== Records for this task
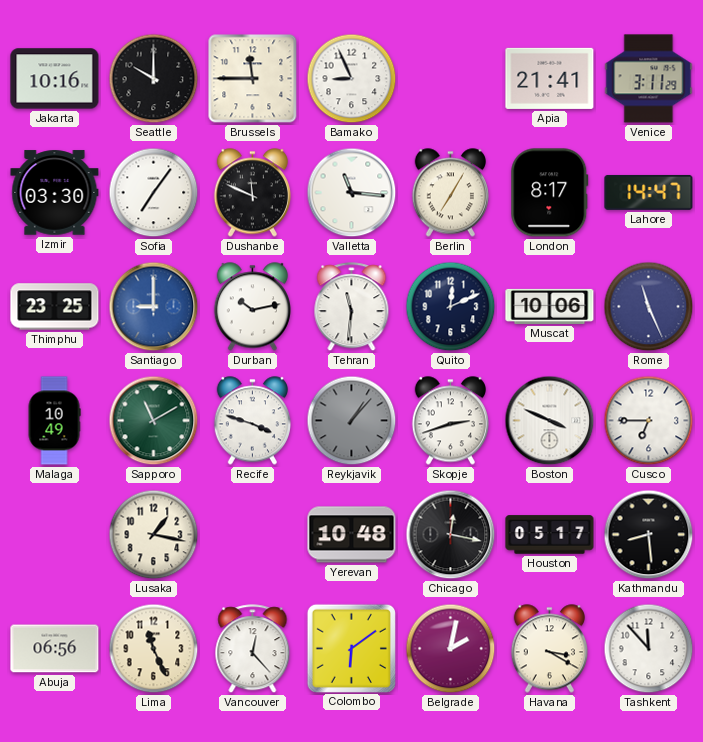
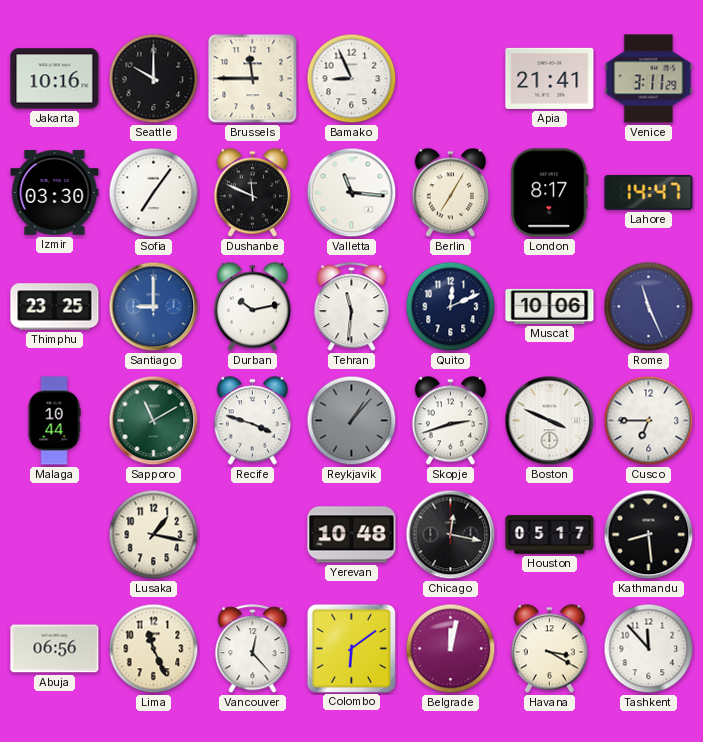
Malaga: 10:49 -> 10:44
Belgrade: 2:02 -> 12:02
====
== Records for this task
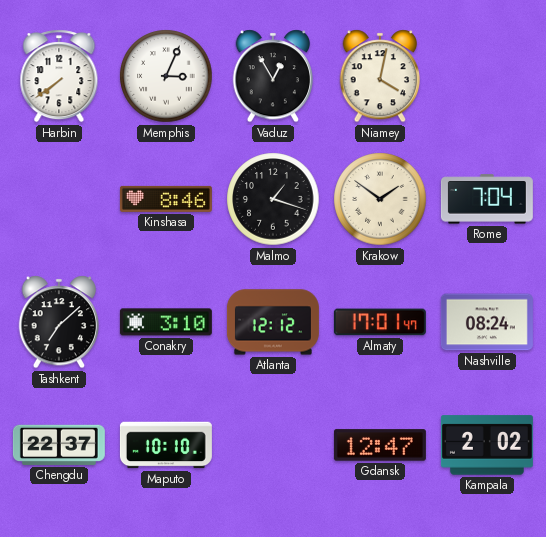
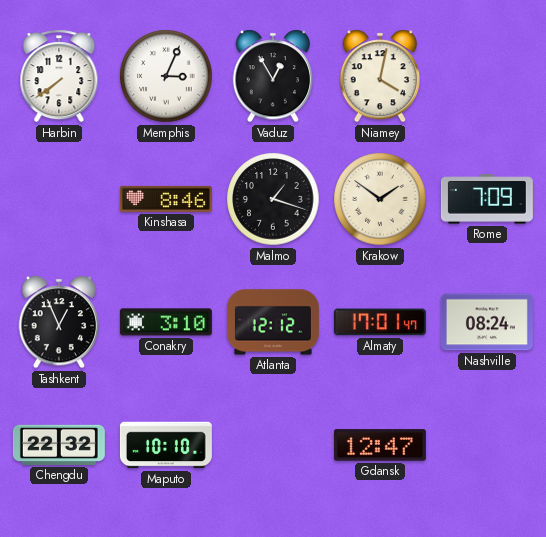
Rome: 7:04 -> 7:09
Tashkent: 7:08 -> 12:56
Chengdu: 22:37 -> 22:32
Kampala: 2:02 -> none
====
**Task statement**
Present the records as a numbered list with blank lines omitted, starting with the line that contains "Rome: 7:04 -> 7:09" and continuing through the line that contains "Kampala: 2:02 -> none", and include only those lines.

**Final result**
1. Rome: 7:04 -> 7:09
2. Tashkent: 7:08 -> 12:56
3. Chengdu: 22:37 -> 22:32
4. Kampala: 2:02 -> none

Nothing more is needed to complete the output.